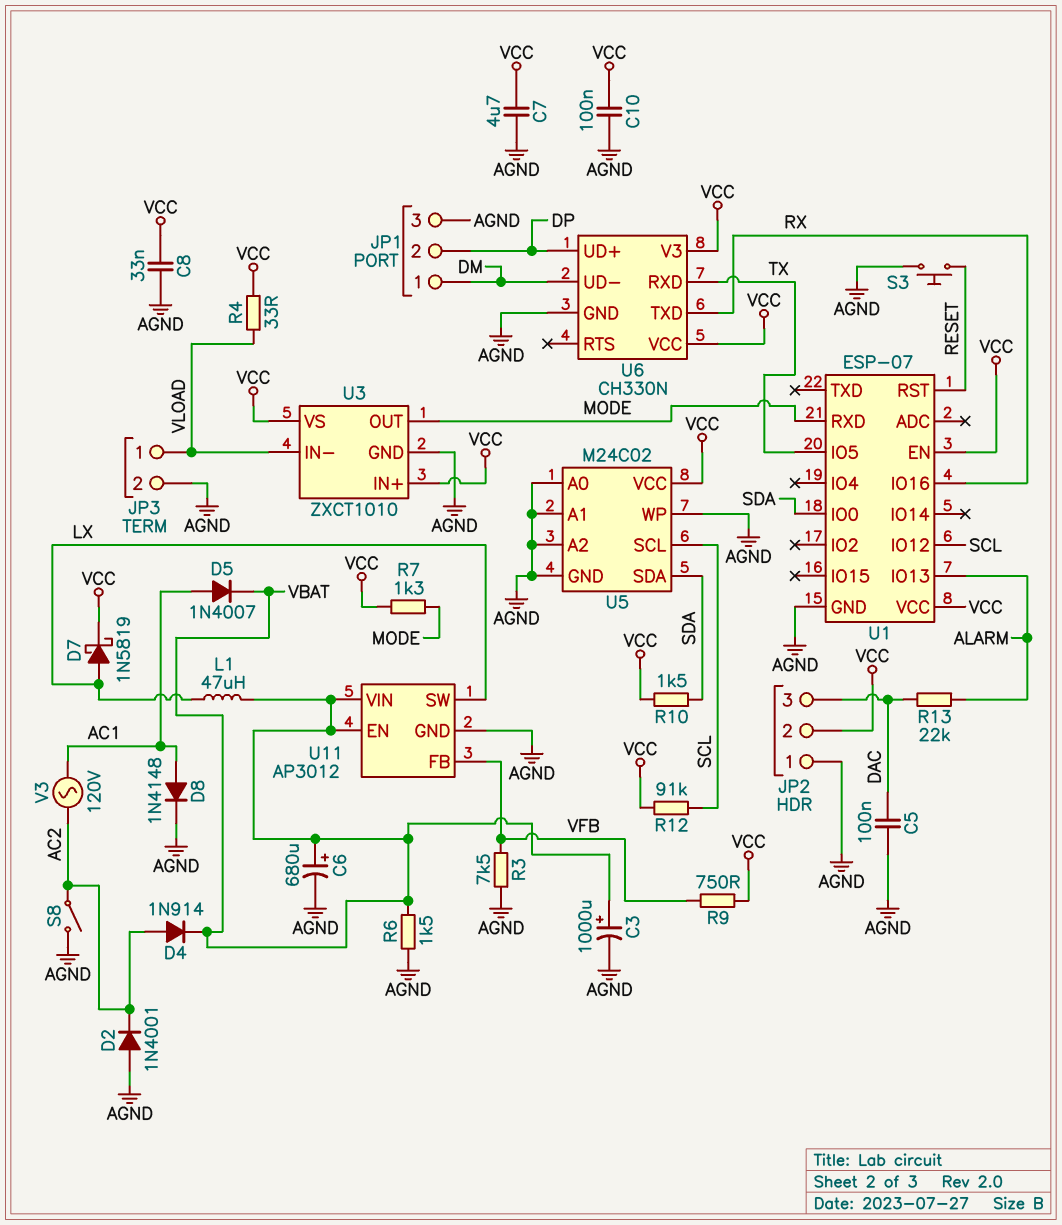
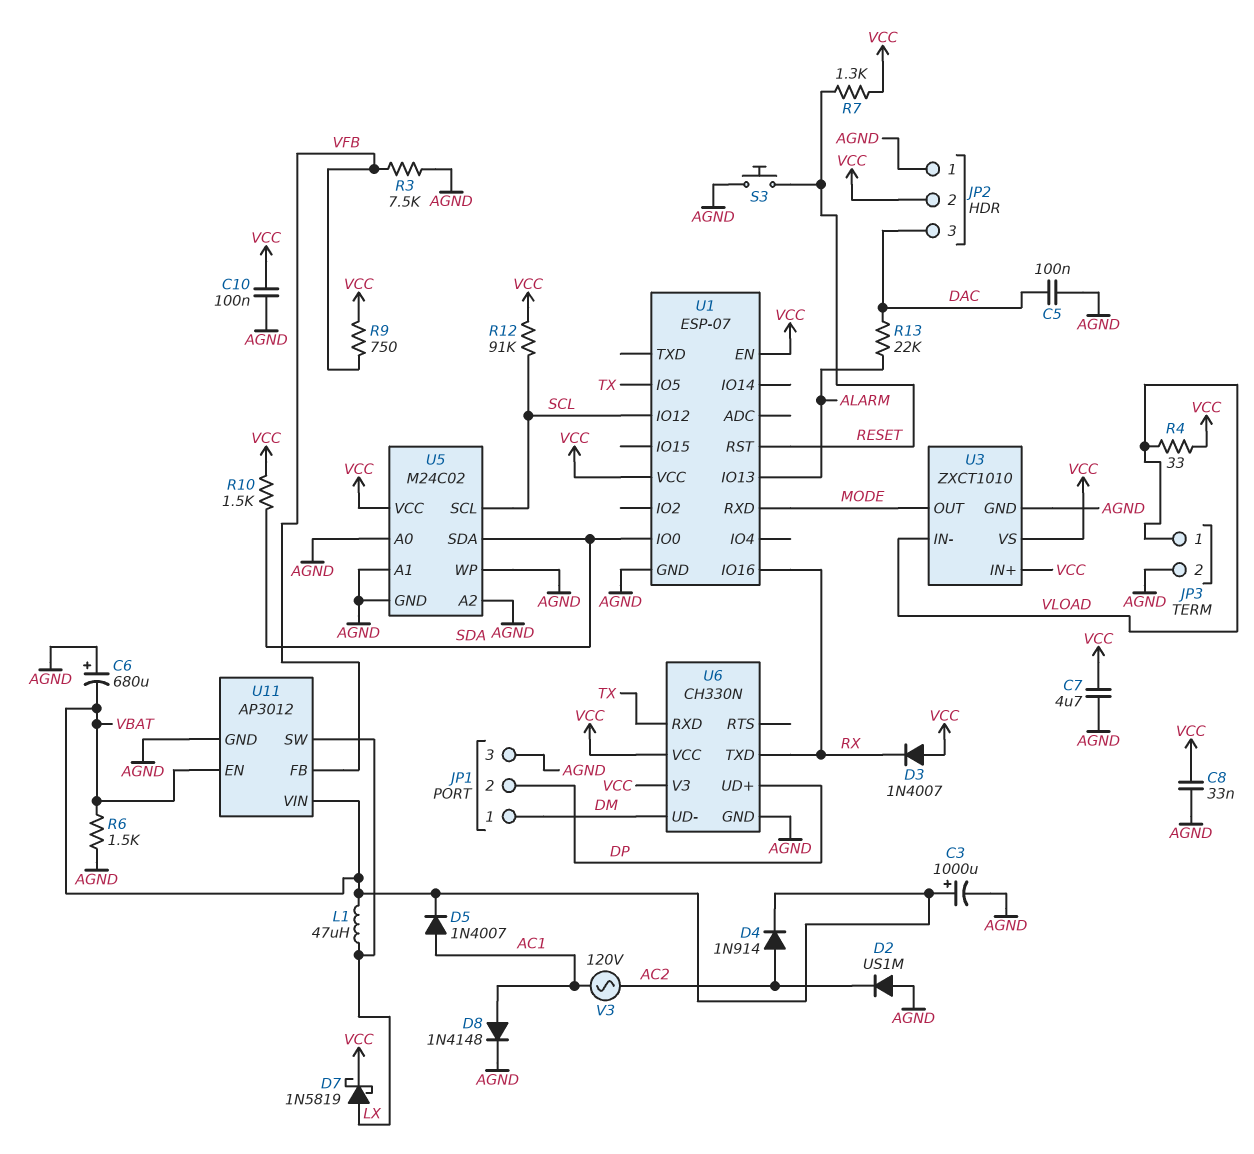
C6: 680uF (plus VBAT, minus AGND) -> 680uF (plus AGND, minus VBAT)
D2: diode 1N4001 (A AGND, K AC2) -> diode US1M (A AGND, K AC2)
D3: none -> diode 1N4007 (A VCC, K RX)
R7: 1.3k (MODE, VCC) -> 1.3k (RESET, VCC)
S8: switch (AC2, AGND) -> none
━━━━━━━━━━
# [Your objective]
I'd like the data above duplicated exactly, with no pictures included.

# [Answer space]
C6: 680uF (plus VBAT, minus AGND) -> 680uF (plus AGND, minus VBAT)
D2: diode 1N4001 (A AGND, K AC2) -> diode US1M (A AGND, K AC2)
D3: none -> diode 1N4007 (A VCC, K RX)
R7: 1.3k (MODE, VCC) -> 1.3k (RESET, VCC)
S8: switch (AC2, AGND) -> none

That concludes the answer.